_WHAT THE TASK REQUIRES_. Pictures aside, return all of the records exactly as they stand.

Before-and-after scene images
========

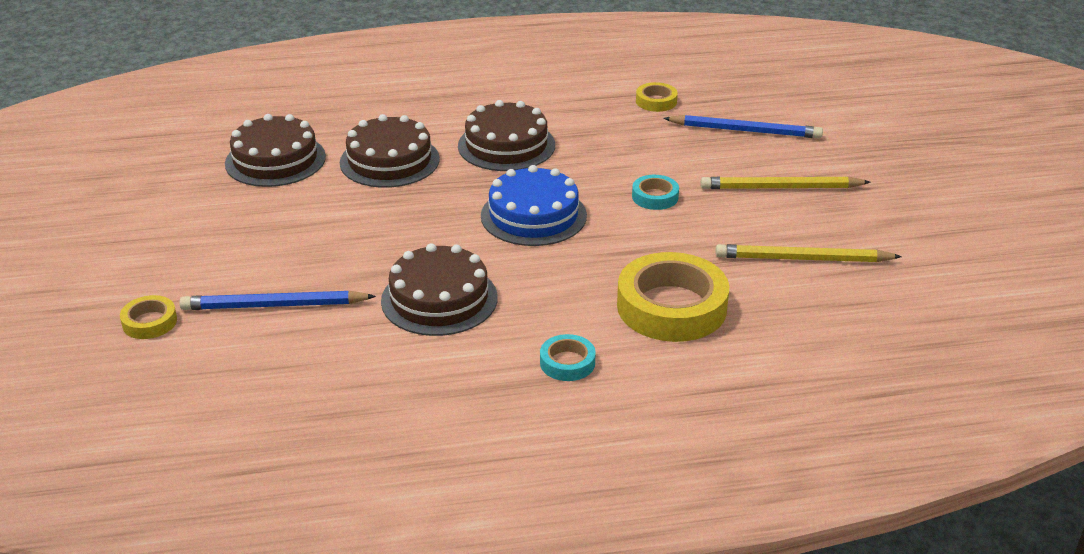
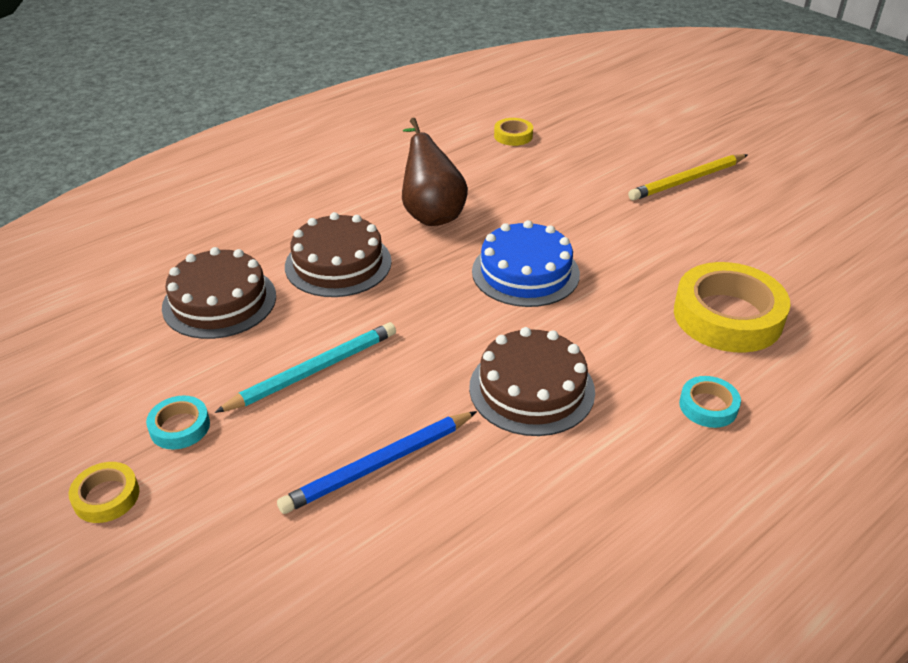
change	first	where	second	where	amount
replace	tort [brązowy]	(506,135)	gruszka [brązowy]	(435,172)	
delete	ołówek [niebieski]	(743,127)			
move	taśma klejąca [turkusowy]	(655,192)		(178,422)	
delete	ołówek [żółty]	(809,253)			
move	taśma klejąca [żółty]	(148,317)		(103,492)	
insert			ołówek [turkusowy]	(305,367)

========

_PROBLEM SOLUTION_.
change	first	where	second	where	amount
replace	tort [brązowy]	(506,135)	gruszka [brązowy]	(435,172)	
delete	ołówek [niebieski]	(743,127)			
move	taśma klejąca [turkusowy]	(655,192)		(178,422)	
delete	ołówek [żółty]	(809,253)			
move	taśma klejąca [żółty]	(148,317)		(103,492)	
insert			ołówek [turkusowy]	(305,367)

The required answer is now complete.